• Task prompt
In the listing that follows, locate the line containing "green trapezoid: (293, 36)" and the line containing "black rectangle: (125, 141)". Retype exactly those two lines and every line between them, and nothing more.

======

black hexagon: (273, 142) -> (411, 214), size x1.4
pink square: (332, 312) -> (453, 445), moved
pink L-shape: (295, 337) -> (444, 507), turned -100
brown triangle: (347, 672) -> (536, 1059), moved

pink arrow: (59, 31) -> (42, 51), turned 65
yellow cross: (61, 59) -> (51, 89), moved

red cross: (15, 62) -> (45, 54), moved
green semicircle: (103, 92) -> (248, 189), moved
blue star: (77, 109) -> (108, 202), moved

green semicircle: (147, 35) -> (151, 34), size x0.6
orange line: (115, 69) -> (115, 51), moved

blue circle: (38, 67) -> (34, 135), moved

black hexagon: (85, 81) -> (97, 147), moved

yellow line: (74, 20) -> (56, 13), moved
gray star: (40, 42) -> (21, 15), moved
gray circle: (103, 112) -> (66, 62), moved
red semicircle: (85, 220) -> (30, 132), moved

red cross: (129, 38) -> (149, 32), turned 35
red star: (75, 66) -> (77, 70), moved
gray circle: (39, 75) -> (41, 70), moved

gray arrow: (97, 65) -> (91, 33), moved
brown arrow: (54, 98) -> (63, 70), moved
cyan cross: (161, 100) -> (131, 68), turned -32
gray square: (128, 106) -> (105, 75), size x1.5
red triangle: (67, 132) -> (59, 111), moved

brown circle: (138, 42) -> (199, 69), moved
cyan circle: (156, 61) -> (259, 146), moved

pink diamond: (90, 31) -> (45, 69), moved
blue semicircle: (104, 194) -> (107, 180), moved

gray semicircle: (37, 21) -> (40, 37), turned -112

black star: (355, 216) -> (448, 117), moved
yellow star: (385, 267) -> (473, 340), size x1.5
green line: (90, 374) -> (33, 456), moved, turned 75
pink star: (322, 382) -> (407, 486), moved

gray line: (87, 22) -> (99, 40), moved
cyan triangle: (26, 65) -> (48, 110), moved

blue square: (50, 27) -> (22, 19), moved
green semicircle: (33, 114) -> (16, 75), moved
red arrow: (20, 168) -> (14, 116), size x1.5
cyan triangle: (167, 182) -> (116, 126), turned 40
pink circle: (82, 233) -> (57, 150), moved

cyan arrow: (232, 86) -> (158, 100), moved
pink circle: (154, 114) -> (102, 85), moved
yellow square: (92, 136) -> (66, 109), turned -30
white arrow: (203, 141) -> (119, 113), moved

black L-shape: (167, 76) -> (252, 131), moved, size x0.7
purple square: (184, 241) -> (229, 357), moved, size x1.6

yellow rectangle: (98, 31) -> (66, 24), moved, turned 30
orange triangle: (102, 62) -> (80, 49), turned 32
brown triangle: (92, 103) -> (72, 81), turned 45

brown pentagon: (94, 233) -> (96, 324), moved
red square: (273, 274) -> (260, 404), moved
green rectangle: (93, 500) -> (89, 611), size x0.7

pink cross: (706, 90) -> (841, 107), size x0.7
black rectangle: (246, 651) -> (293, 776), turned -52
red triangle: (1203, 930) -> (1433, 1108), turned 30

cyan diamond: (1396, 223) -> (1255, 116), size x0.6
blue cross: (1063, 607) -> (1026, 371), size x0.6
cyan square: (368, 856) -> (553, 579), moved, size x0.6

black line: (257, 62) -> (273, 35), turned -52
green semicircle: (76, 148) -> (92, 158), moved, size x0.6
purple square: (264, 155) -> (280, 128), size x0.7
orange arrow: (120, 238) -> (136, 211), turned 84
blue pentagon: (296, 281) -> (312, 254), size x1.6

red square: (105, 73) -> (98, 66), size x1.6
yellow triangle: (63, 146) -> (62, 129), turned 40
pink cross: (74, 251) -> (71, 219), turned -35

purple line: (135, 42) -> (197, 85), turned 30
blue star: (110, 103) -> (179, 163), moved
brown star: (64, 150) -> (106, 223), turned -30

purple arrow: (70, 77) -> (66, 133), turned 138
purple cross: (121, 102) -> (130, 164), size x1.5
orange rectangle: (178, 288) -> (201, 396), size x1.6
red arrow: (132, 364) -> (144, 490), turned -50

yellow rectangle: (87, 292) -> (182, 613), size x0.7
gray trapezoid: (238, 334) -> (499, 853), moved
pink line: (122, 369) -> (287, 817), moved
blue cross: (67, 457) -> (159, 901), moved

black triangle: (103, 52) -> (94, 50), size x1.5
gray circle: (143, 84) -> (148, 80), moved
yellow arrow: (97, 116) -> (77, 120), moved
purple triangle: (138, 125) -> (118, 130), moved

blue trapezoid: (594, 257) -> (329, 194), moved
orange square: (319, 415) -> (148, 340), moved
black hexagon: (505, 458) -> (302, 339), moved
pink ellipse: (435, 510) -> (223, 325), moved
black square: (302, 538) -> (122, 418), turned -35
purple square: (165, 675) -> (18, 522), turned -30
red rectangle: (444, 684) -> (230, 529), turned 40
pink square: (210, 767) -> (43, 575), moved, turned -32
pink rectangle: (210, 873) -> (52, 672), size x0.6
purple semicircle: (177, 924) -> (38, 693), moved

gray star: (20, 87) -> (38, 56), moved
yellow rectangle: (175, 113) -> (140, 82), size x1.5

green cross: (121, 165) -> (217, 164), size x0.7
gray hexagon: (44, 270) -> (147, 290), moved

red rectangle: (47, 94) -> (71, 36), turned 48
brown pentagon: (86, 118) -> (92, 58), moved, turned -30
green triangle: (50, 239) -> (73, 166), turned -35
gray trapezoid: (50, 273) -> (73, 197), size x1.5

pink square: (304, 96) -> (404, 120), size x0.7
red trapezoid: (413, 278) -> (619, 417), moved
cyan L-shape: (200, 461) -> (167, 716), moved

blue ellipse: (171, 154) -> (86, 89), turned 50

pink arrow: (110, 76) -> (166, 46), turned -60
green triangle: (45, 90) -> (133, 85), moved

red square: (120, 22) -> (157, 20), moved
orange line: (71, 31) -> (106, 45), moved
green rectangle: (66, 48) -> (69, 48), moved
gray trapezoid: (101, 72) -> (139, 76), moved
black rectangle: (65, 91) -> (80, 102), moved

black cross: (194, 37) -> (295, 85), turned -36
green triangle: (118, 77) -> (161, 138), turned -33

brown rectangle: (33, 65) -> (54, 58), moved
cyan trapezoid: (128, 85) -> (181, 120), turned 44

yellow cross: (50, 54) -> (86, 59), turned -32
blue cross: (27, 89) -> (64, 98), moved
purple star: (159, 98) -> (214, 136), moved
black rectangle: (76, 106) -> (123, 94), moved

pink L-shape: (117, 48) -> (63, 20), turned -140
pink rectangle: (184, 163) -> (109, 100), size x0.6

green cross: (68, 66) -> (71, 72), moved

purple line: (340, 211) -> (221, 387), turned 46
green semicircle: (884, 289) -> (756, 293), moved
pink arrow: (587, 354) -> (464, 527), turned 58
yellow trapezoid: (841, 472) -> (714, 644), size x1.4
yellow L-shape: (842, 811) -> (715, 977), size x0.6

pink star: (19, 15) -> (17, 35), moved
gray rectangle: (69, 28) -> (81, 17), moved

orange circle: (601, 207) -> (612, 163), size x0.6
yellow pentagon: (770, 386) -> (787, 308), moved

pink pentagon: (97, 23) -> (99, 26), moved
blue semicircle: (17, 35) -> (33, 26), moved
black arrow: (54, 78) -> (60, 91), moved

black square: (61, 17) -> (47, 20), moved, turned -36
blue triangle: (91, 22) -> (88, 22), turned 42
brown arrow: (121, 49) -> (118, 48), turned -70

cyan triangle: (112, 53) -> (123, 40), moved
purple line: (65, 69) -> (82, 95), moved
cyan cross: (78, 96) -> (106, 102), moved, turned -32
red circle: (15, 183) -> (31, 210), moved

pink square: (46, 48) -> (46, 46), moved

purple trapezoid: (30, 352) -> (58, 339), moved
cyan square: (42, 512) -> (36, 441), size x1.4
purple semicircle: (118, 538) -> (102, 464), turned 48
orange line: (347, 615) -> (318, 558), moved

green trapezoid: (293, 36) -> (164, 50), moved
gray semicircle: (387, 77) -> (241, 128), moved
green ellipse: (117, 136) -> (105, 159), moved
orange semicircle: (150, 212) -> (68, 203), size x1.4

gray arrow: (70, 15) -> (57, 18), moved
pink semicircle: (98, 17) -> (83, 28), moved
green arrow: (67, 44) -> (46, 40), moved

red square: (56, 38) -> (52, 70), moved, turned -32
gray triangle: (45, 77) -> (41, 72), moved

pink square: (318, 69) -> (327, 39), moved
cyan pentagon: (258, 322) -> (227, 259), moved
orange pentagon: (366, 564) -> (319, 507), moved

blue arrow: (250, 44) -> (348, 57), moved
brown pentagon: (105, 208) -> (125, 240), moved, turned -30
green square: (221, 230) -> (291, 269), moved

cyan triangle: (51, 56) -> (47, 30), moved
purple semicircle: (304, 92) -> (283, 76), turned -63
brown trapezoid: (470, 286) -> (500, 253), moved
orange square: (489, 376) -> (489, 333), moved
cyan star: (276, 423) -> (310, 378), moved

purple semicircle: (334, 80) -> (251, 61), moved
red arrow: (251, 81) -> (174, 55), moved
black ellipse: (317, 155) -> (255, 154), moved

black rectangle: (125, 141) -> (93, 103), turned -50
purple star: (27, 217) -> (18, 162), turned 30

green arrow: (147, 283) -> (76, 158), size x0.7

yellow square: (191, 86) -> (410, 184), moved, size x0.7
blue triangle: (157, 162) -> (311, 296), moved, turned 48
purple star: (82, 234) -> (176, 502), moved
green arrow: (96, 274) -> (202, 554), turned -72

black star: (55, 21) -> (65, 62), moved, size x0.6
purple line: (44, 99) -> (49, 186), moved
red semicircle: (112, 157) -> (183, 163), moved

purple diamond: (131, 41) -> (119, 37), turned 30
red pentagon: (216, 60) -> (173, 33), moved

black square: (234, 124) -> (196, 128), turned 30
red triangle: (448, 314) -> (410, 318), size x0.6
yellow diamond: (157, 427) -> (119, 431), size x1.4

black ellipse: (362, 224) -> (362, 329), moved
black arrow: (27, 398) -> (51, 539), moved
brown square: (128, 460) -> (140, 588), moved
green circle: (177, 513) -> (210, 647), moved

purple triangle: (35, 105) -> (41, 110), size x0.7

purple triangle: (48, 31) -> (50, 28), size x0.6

======

• The completed task
green trapezoid: (293, 36) -> (164, 50), moved
gray semicircle: (387, 77) -> (241, 128), moved
green ellipse: (117, 136) -> (105, 159), moved
orange semicircle: (150, 212) -> (68, 203), size x1.4

gray arrow: (70, 15) -> (57, 18), moved
pink semicircle: (98, 17) -> (83, 28), moved
green arrow: (67, 44) -> (46, 40), moved

red square: (56, 38) -> (52, 70), moved, turned -32
gray triangle: (45, 77) -> (41, 72), moved

pink square: (318, 69) -> (327, 39), moved
cyan pentagon: (258, 322) -> (227, 259), moved
orange pentagon: (366, 564) -> (319, 507), moved

blue arrow: (250, 44) -> (348, 57), moved
brown pentagon: (105, 208) -> (125, 240), moved, turned -30
green square: (221, 230) -> (291, 269), moved

cyan triangle: (51, 56) -> (47, 30), moved
purple semicircle: (304, 92) -> (283, 76), turned -63
brown trapezoid: (470, 286) -> (500, 253), moved
orange square: (489, 376) -> (489, 333), moved
cyan star: (276, 423) -> (310, 378), moved

purple semicircle: (334, 80) -> (251, 61), moved
red arrow: (251, 81) -> (174, 55), moved
black ellipse: (317, 155) -> (255, 154), moved

black rectangle: (125, 141) -> (93, 103), turned -50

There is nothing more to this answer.